_Exercise input:_
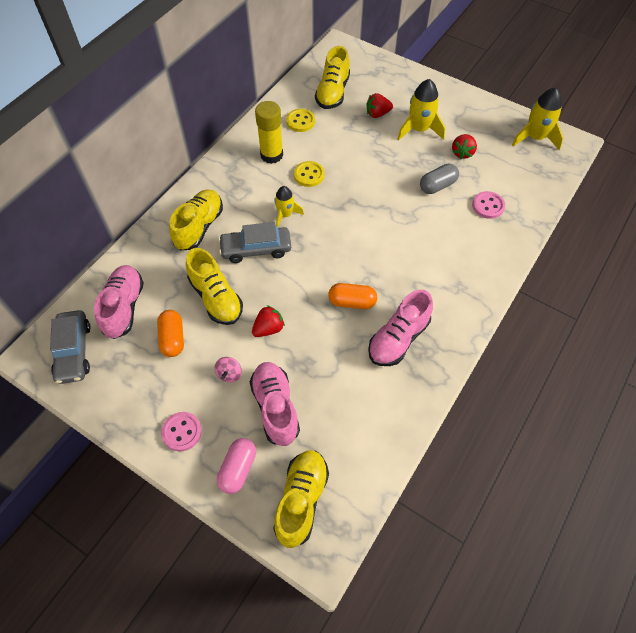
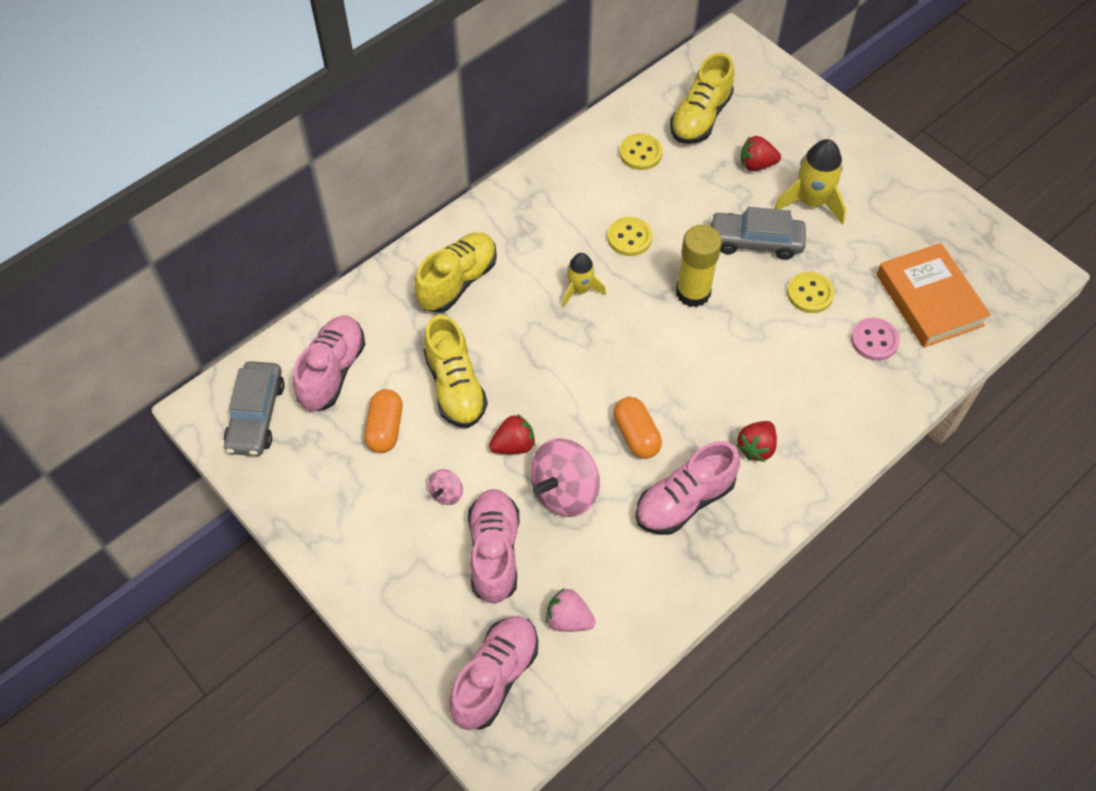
camera: 15 degrees right, 0 degrees up
(182, 432) = (367, 553): pink button -> none
(238, 469) = (426, 618): pink capsule -> none
(256, 249) = (526, 330): grey car -> grey car (755, 241)
(271, 155) = (585, 196): yellow glue stick -> yellow glue stick (693, 293)
(301, 500) = (495, 677): yellow shoe -> pink shoe
(313, 352) = (564, 491): none -> pink spinning top
(342, 442) = (568, 619): none -> pink strawberry
(352, 302) = (636, 435): orange capsule -> orange capsule turned 45 degrees clockwise
(437, 186) = (810, 294): grey capsule -> yellow button
(462, 153) = (863, 251): red strawberry -> red strawberry (756, 447)
(513, 174) = (929, 300): none -> orange book
(535, 138) = (982, 251): yellow rocket -> none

_The problem:_
Output the material above exactly as written and drop any images it holds.

_Response to this task:_
camera: 15 degrees right, 0 degrees up
(182, 432) = (367, 553): pink button -> none
(238, 469) = (426, 618): pink capsule -> none
(256, 249) = (526, 330): grey car -> grey car (755, 241)
(271, 155) = (585, 196): yellow glue stick -> yellow glue stick (693, 293)
(301, 500) = (495, 677): yellow shoe -> pink shoe
(313, 352) = (564, 491): none -> pink spinning top
(342, 442) = (568, 619): none -> pink strawberry
(352, 302) = (636, 435): orange capsule -> orange capsule turned 45 degrees clockwise
(437, 186) = (810, 294): grey capsule -> yellow button
(462, 153) = (863, 251): red strawberry -> red strawberry (756, 447)
(513, 174) = (929, 300): none -> orange book
(535, 138) = (982, 251): yellow rocket -> none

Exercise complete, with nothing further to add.